(Einträge zum Auffinden von Texten und Elementen)
- - - - - - -

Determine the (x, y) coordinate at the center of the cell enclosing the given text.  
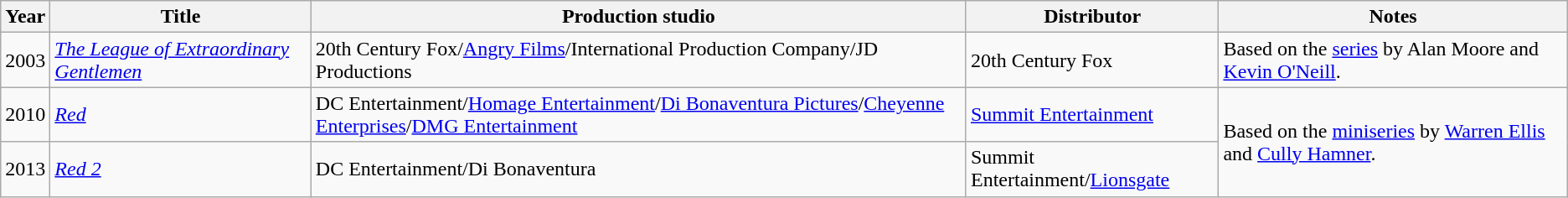
2003 (25, 60)
DC Entertainment/Di Bonaventura (638, 169)
Production studio (638, 17)
DC Entertainment/Homage Entertainment/Di Bonaventura Pictures/Cheyenne Enterprises/DMG Entertainment (638, 114)
Notes (1393, 17)
Red 2 (181, 169)
Distributor (1092, 17)
Summit Entertainment/Lionsgate (1092, 169)
2013 (25, 169)
Based on the series by Alan Moore and Kevin O'Neill. (1393, 60)
2010 (25, 114)
The League of Extraordinary Gentlemen (181, 60)
Title (181, 17)
20th Century Fox/Angry Films/International Production Company/JD Productions (638, 60)
Year (25, 17)
Summit Entertainment (1092, 114)
Red (181, 114)
20th Century Fox (1092, 60)
Based on the miniseries by Warren Ellis and Cully Hamner. (1393, 142)
Identify which cell holds the provided text, then report its (X, Y) central coordinate. 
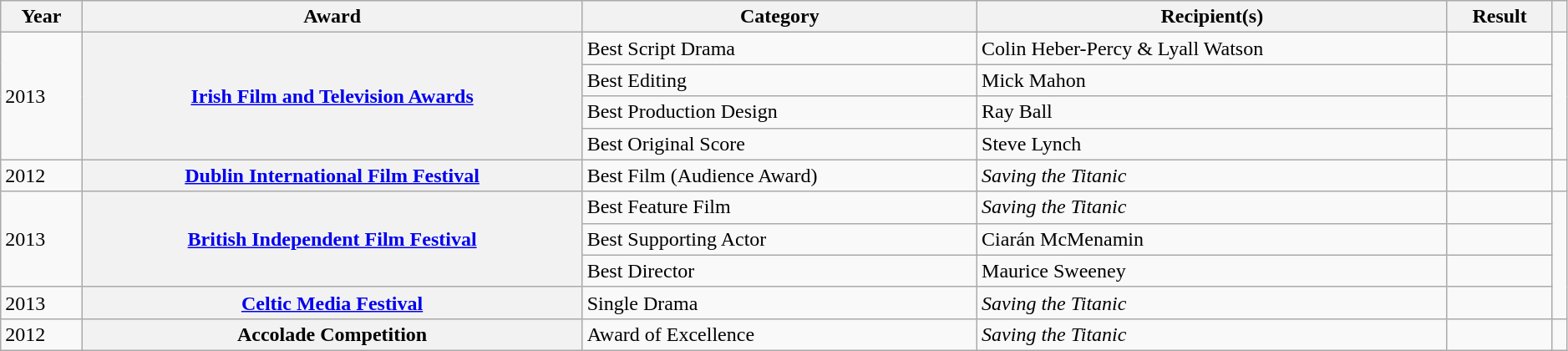
Best Feature Film (779, 207)
Single Drama (779, 302)
Best Original Score (779, 144)
Best Film (Audience Award) (779, 175)
Category (779, 17)
Ciarán McMenamin (1213, 239)
Best Director (779, 271)
Best Editing (779, 80)
Year (42, 17)
Recipient(s) (1213, 17)
Dublin International Film Festival (332, 175)
Award of Excellence (779, 334)
Colin Heber-Percy & Lyall Watson (1213, 48)
Steve Lynch (1213, 144)
Irish Film and Television Awards (332, 96)
Maurice Sweeney (1213, 271)
Best Production Design (779, 112)
Accolade Competition (332, 334)
Award (332, 17)
Ray Ball (1213, 112)
Mick Mahon (1213, 80)
Result (1499, 17)
Best Supporting Actor (779, 239)
British Independent Film Festival (332, 239)
Best Script Drama (779, 48)
Celtic Media Festival (332, 302)
Pinpoint the cell where the given text exists, returning its [x, y] midpoint coordinate. 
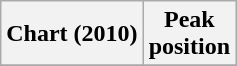
Peakposition [189, 34]
Chart (2010) [72, 34]
From the cell containing the given text, extract its center point as [x, y] coordinate. 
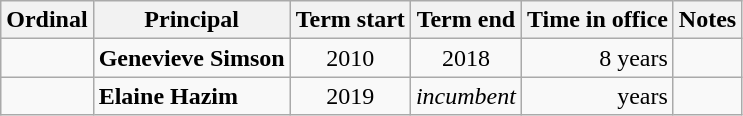
Ordinal [47, 20]
8 years [597, 58]
Genevieve Simson [192, 58]
Principal [192, 20]
Term end [466, 20]
Elaine Hazim [192, 96]
2018 [466, 58]
years [597, 96]
2010 [350, 58]
2019 [350, 96]
Term start [350, 20]
incumbent [466, 96]
Notes [707, 20]
Time in office [597, 20]
Identify which cell holds the provided text, then report its (x, y) central coordinate. 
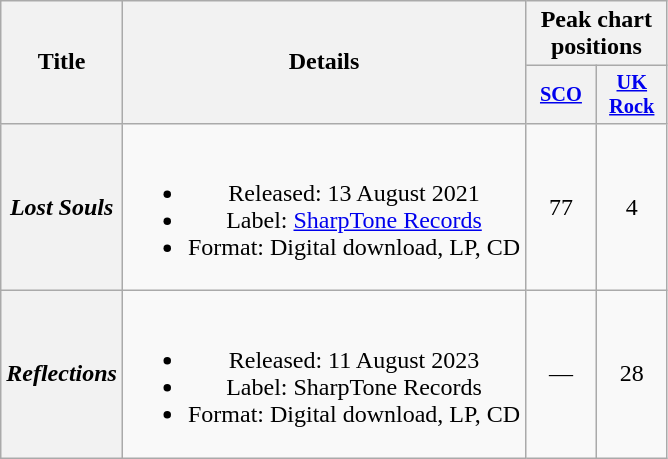
Peak chart positions (597, 34)
— (562, 374)
4 (632, 206)
Reflections (62, 374)
Released: 13 August 2021Label: SharpTone RecordsFormat: Digital download, LP, CD (324, 206)
Title (62, 62)
UK Rock (632, 95)
28 (632, 374)
SCO (562, 95)
Details (324, 62)
Lost Souls (62, 206)
Released: 11 August 2023Label: SharpTone RecordsFormat: Digital download, LP, CD (324, 374)
77 (562, 206)
Return (X, Y) of the center of cell containing provided text 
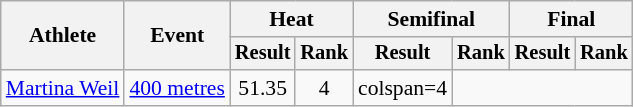
Semifinal (432, 19)
51.35 (263, 88)
Heat (292, 19)
Athlete (63, 36)
Martina Weil (63, 88)
Event (176, 36)
4 (324, 88)
400 metres (176, 88)
colspan=4 (402, 88)
Final (572, 19)
Detect which cell encompasses the target text, then output its (X, Y) center coordinate. 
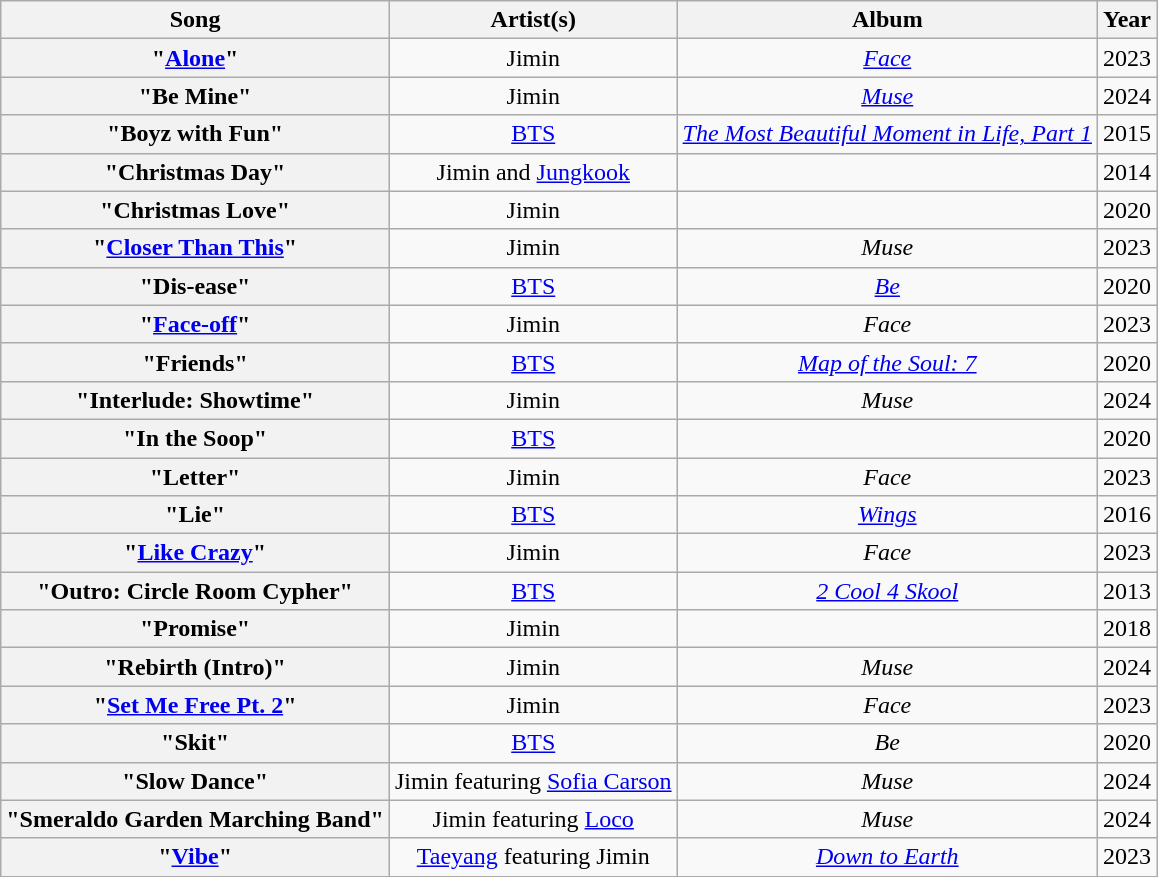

- - - - - - -

AUFGABENSTELLUNG ▸
Gib alle Zeilen oben unverändert wieder, in denen die Zeichenkette „August“ vorkommt.

GELÖSTE AUFGABE ▸
Released: 13 August 2021Label: SharpTone RecordsFormat: Digital download, LP, CD (324, 206)
Released: 11 August 2023Label: SharpTone RecordsFormat: Digital download, LP, CD (324, 374)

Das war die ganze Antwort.